===== Extracted data
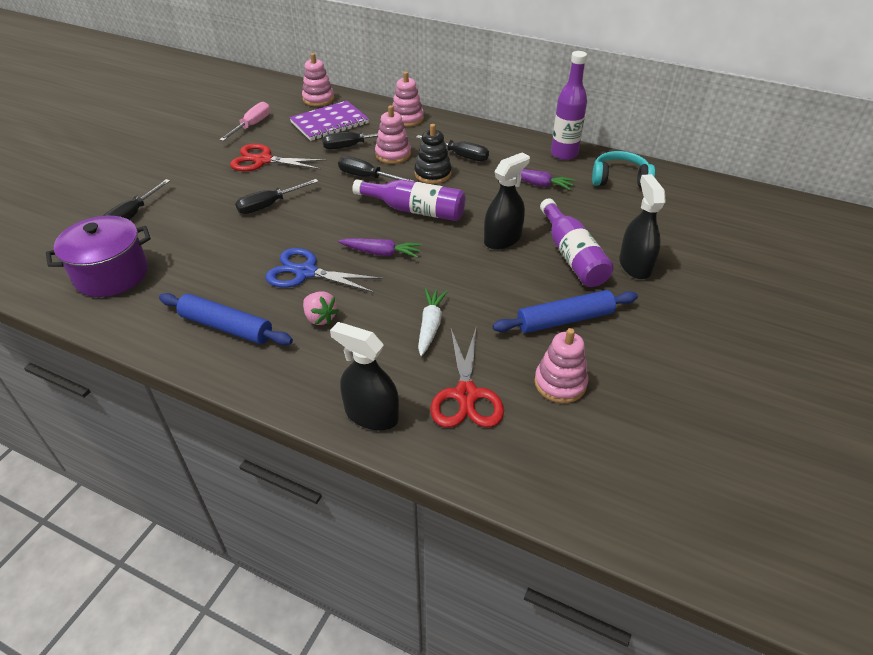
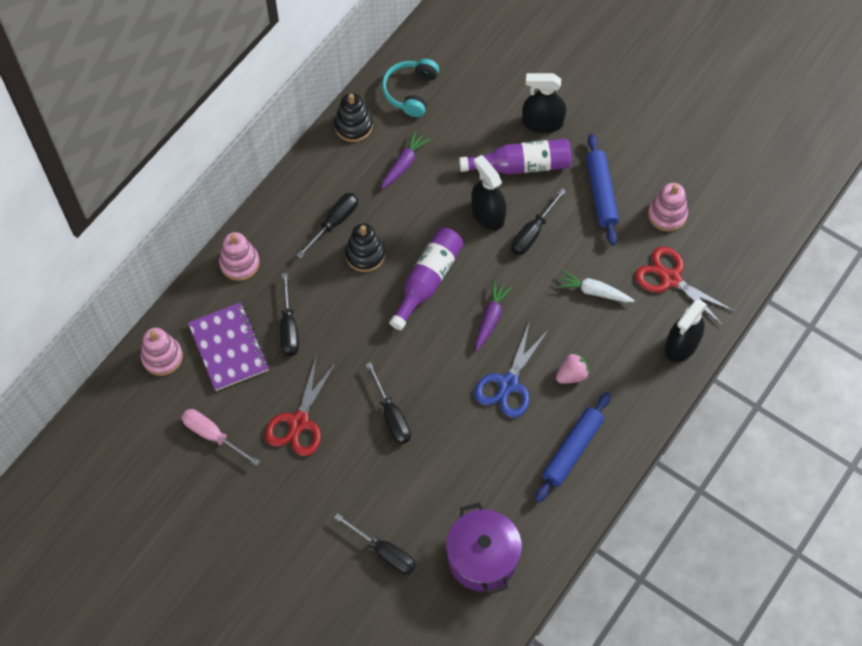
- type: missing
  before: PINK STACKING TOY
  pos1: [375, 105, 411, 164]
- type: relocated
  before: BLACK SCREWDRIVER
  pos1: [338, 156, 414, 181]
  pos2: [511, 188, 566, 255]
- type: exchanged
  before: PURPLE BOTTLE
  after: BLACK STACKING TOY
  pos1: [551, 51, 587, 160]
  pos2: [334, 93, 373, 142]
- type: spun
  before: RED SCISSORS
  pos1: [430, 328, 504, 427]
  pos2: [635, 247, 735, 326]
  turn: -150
==========
Omitting all pictures, copy the preceding entries without any alteration.

- type: missing
  before: PINK STACKING TOY
  pos1: [375, 105, 411, 164]
- type: relocated
  before: BLACK SCREWDRIVER
  pos1: [338, 156, 414, 181]
  pos2: [511, 188, 566, 255]
- type: exchanged
  before: PURPLE BOTTLE
  after: BLACK STACKING TOY
  pos1: [551, 51, 587, 160]
  pos2: [334, 93, 373, 142]
- type: spun
  before: RED SCISSORS
  pos1: [430, 328, 504, 427]
  pos2: [635, 247, 735, 326]
  turn: -150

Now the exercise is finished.